■ To do ■
How many lines of these entries include the string "tasse"? State the number alone.

■ Working data ■

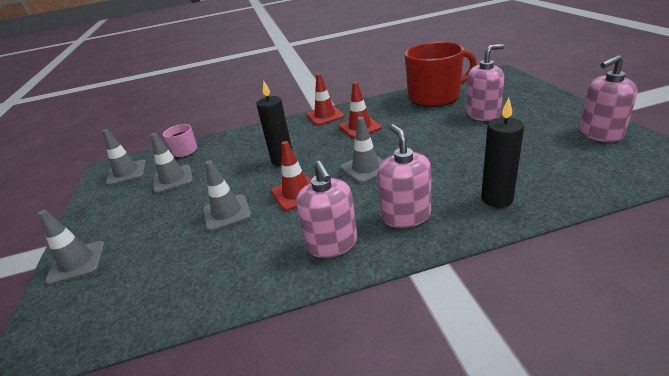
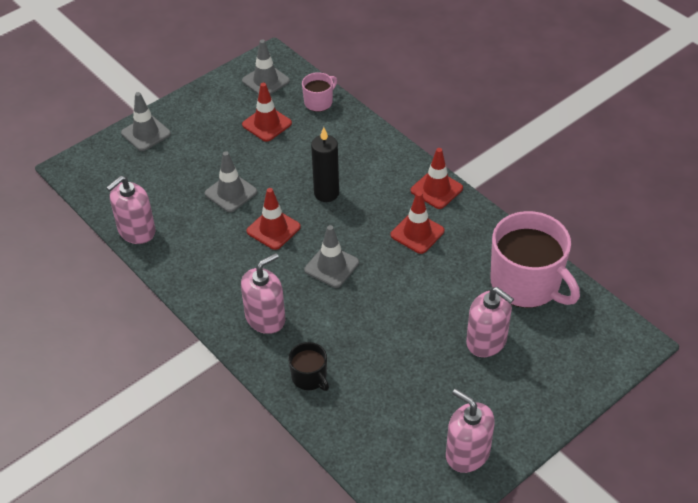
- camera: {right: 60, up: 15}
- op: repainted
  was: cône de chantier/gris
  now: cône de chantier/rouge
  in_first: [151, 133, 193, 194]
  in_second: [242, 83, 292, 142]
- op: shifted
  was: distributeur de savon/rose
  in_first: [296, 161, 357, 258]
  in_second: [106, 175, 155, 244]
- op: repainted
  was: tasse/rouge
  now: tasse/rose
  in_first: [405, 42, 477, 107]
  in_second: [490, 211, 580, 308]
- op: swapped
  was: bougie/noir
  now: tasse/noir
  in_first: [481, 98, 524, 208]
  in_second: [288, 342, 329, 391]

■ Task answer ■
3